Records shown.
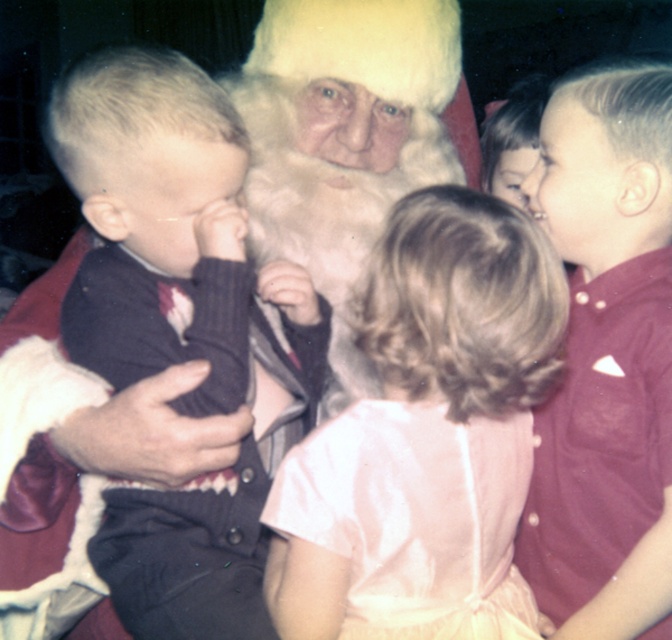
Question: Is dark blue sweater at left to the right of pink satin dress at center from the viewer's perspective?

Choices:
 (A) no
 (B) yes

Answer: (A)

Question: Does dark blue sweater at left appear on the left side of maroon button-up shirt at right?

Choices:
 (A) no
 (B) yes

Answer: (B)

Question: Which object is farther from the camera taking this photo?

Choices:
 (A) pink satin dress at center
 (B) maroon button-up shirt at right

Answer: (B)

Question: Which point appears closest to the camera in this image?

Choices:
 (A) (632, 243)
 (B) (224, 618)

Answer: (B)

Question: Which object is positioned closest to the maroon button-up shirt at right?

Choices:
 (A) dark blue sweater at left
 (B) pink satin dress at center

Answer: (B)

Question: Does pink satin dress at center have a larger size compared to maroon button-up shirt at right?

Choices:
 (A) yes
 (B) no

Answer: (A)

Problem description. Please rewrite all of the data above, replacing "maroon button-up shirt" with "burgundy button-up shirt" and changing nothing else. Omit the pictures from your version.

Written reply.
Question: Is dark blue sweater at left to the right of pink satin dress at center from the viewer's perspective?

Choices:
 (A) no
 (B) yes

Answer: (A)

Question: Does dark blue sweater at left appear on the left side of burgundy button-up shirt at right?

Choices:
 (A) no
 (B) yes

Answer: (B)

Question: Which object is farther from the camera taking this photo?

Choices:
 (A) pink satin dress at center
 (B) burgundy button-up shirt at right

Answer: (B)

Question: Which point appears closest to the camera in this image?

Choices:
 (A) (632, 243)
 (B) (224, 618)

Answer: (B)

Question: Which object is positioned closest to the burgundy button-up shirt at right?

Choices:
 (A) dark blue sweater at left
 (B) pink satin dress at center

Answer: (B)

Question: Does pink satin dress at center have a larger size compared to burgundy button-up shirt at right?

Choices:
 (A) yes
 (B) no

Answer: (A)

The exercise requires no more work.